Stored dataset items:
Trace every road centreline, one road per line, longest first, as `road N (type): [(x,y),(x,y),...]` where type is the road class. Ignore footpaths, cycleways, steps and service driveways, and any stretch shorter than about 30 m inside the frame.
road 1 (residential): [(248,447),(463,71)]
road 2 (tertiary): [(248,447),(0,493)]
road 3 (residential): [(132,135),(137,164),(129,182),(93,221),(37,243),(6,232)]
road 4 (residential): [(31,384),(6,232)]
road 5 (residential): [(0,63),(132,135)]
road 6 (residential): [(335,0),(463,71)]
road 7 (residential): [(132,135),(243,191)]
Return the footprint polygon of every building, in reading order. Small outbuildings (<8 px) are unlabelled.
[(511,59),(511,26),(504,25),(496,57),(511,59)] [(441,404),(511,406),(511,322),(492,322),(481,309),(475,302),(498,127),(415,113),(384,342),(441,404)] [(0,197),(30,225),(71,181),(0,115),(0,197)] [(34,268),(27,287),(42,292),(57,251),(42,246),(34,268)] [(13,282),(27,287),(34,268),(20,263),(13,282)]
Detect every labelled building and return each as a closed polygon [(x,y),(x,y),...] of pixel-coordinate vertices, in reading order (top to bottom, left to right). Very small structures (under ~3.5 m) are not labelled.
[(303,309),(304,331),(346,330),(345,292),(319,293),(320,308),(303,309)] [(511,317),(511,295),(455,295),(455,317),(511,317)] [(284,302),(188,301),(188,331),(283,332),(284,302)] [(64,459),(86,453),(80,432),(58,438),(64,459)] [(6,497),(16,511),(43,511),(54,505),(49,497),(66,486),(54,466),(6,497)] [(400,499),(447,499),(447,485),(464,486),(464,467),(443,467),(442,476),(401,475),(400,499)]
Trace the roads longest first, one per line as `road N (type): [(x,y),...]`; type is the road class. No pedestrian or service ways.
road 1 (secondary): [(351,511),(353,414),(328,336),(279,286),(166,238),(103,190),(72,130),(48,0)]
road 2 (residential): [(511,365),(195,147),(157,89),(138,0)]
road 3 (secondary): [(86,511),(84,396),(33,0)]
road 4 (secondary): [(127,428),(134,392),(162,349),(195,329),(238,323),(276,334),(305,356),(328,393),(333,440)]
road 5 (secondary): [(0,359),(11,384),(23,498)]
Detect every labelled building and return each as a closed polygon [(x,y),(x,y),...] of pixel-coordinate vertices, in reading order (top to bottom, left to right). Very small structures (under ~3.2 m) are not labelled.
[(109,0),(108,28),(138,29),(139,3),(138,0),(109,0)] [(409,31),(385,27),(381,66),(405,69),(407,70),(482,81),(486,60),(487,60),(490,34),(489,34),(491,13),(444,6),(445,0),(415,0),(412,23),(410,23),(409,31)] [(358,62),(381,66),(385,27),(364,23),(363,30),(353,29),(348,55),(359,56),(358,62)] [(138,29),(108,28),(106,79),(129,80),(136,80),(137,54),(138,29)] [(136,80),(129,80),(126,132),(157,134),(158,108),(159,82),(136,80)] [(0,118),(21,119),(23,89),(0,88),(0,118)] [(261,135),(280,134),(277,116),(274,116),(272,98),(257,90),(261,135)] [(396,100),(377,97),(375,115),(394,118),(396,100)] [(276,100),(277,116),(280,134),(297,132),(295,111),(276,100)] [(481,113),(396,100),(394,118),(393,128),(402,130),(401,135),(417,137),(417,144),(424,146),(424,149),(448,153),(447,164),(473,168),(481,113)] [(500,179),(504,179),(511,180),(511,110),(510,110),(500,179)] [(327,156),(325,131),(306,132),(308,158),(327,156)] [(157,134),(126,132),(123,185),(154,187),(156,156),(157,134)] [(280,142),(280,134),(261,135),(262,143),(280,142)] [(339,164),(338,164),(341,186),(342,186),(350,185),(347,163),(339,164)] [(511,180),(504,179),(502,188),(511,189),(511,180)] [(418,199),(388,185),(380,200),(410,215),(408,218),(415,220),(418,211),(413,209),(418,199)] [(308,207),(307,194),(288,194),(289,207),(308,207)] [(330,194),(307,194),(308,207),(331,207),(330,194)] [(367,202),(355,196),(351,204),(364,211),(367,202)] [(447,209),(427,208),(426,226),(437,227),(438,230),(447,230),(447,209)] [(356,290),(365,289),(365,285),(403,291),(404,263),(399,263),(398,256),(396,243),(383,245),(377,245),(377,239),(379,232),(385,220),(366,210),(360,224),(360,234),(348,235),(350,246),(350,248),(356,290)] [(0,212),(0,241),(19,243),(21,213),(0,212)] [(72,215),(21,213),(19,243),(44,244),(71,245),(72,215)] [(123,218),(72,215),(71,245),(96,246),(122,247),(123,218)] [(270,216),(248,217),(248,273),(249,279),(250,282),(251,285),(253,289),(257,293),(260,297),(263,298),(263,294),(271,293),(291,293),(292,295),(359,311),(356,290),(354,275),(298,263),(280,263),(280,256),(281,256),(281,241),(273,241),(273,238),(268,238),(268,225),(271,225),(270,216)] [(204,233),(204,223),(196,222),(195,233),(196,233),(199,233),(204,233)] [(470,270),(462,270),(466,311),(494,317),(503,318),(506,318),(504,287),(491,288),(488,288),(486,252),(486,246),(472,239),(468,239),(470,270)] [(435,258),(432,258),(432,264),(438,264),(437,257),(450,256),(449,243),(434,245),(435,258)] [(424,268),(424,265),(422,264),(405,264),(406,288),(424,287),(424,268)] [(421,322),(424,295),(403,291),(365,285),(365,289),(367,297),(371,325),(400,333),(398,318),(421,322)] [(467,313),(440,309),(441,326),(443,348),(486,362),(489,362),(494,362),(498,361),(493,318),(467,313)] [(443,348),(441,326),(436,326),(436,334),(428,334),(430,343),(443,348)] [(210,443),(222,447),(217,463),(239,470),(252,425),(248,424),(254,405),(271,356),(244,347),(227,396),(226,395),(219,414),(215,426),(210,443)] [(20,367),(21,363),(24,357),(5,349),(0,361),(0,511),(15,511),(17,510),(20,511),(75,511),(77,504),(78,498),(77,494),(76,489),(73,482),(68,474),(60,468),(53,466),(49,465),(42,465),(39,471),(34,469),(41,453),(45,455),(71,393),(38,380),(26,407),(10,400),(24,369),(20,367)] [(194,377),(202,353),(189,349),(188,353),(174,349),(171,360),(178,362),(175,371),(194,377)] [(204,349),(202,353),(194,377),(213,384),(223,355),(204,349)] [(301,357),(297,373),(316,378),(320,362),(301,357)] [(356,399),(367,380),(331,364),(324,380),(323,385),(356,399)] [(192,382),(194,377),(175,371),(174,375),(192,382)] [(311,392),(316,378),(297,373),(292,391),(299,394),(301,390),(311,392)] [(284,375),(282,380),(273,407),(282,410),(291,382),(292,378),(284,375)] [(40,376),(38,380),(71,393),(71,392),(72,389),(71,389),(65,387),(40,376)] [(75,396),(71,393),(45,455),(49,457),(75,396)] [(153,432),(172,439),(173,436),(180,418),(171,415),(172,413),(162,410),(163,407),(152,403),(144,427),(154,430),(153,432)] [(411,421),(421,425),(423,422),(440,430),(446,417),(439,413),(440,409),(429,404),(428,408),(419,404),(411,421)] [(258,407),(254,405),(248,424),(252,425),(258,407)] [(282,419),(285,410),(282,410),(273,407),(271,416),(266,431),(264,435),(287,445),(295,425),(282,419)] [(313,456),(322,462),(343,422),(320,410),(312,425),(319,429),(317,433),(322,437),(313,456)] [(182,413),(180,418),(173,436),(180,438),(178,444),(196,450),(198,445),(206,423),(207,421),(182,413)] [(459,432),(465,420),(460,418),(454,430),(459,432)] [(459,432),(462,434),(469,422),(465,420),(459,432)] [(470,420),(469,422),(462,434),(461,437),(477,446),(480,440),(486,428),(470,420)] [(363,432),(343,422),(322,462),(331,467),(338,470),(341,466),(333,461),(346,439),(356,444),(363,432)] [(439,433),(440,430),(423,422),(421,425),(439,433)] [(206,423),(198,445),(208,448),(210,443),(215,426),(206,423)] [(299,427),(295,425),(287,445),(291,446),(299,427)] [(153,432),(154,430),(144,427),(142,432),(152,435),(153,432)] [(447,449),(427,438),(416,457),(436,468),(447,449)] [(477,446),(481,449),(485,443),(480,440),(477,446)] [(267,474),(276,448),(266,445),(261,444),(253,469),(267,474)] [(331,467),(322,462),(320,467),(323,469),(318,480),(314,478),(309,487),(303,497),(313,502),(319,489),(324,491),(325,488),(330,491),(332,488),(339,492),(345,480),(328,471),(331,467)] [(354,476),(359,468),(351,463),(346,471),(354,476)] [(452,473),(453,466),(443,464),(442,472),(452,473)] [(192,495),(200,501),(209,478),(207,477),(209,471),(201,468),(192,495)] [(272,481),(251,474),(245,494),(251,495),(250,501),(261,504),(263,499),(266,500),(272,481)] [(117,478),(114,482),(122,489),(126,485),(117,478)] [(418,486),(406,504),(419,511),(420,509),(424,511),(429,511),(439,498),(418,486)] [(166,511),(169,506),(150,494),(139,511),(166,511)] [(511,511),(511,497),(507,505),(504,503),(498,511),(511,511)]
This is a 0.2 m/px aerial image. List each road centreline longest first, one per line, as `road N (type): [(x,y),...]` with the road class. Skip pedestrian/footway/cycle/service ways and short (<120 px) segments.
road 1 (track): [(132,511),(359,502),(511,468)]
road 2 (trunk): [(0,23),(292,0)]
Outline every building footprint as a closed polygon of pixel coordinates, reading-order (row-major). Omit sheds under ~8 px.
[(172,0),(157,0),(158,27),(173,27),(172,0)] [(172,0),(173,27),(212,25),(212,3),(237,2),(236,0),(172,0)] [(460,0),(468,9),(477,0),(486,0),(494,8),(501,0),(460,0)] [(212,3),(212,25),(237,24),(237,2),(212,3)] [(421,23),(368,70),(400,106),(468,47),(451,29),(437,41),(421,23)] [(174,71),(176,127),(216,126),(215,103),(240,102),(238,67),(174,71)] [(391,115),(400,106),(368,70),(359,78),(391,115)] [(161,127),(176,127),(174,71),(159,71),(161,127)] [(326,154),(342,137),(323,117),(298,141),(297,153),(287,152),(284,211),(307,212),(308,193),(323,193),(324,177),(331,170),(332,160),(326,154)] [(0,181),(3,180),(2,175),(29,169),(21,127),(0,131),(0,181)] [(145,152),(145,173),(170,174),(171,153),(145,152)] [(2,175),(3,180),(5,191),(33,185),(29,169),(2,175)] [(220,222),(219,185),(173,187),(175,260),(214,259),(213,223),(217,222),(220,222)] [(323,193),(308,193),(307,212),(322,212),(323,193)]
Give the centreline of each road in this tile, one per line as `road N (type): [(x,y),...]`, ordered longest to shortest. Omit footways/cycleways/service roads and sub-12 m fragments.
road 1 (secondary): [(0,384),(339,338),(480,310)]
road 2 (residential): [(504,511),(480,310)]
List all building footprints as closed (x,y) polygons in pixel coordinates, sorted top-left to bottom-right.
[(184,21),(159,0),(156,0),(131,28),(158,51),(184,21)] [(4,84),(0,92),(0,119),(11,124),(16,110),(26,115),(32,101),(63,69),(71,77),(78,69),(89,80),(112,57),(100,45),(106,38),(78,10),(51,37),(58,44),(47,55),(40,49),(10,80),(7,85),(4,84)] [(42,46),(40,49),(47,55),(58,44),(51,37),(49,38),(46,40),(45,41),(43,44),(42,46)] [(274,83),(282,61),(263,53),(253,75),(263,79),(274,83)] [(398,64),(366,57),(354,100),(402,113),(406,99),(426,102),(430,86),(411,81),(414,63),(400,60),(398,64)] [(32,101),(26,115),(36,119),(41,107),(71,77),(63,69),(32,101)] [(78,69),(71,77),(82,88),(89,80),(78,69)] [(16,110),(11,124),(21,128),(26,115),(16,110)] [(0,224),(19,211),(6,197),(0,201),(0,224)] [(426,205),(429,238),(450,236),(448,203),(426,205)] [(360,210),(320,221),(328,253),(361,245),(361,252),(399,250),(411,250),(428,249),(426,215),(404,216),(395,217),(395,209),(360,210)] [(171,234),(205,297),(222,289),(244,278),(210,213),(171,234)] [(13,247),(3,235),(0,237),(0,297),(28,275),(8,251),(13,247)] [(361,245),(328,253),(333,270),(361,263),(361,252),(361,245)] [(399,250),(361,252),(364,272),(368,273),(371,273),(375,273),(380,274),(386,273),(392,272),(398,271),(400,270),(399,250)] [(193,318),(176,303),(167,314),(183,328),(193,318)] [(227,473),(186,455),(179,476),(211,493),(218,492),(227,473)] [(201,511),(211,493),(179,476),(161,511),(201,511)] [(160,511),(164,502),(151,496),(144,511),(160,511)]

EXERCISE –
Extract each line of the records above that contains the string "cycleways". The match is case-sensitive.

WRITTEN SOLUTION –
Trace every road centreline, one road per line, longest first, as `road N (type): [(x,y),(x,y),...]` where type is the road class. Ignore footpaths, cycleways, steps and service driveways, and any stretch shorter than about 30 m inside the frame.
Give the centreline of each road in this tile, one per line as `road N (type): [(x,y),...]`, ordered longest to shortest. Omit footways/cycleways/service roads and sub-12 m fragments.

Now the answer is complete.